What to work on
Scan the records below for the word "degrees" and give only the number of lines that hold it.

Input for this task
════

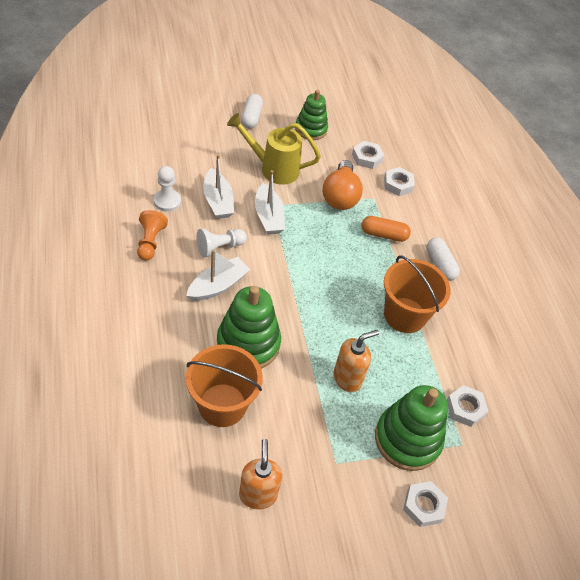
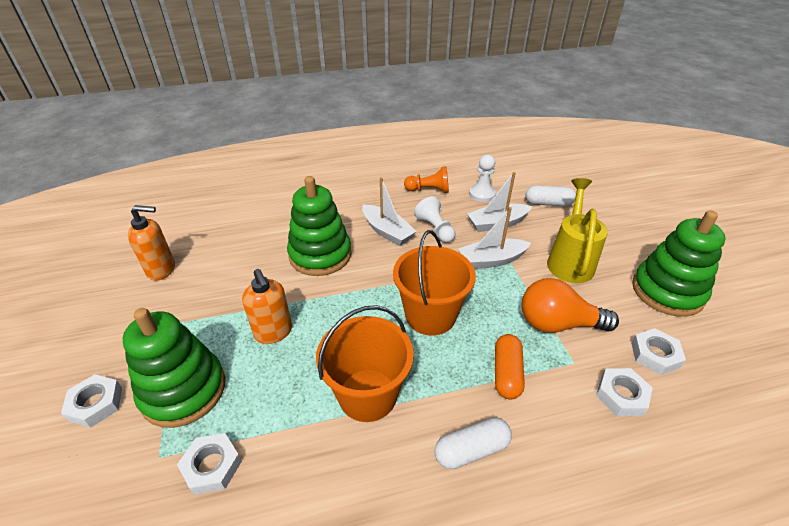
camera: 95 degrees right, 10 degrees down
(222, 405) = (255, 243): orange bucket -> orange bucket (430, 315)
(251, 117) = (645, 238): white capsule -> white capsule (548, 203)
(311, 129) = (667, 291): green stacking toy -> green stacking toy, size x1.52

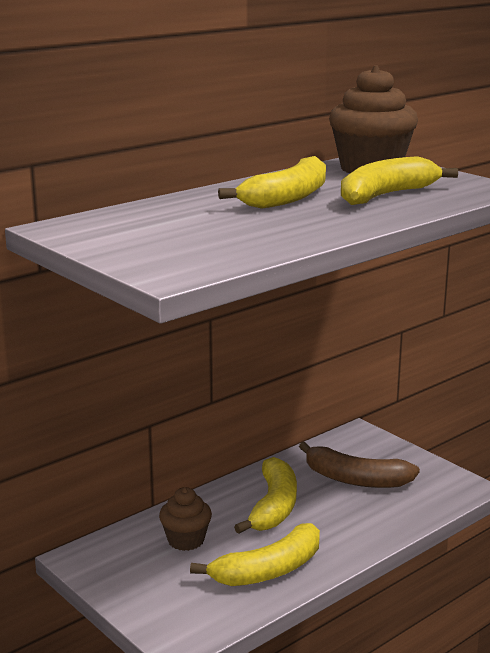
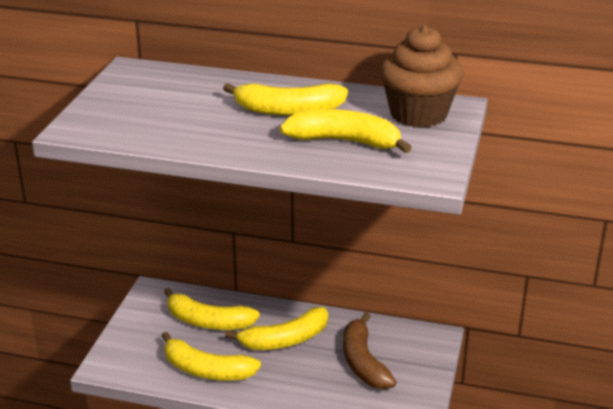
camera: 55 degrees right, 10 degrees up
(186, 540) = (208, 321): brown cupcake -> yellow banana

════

Answer below
2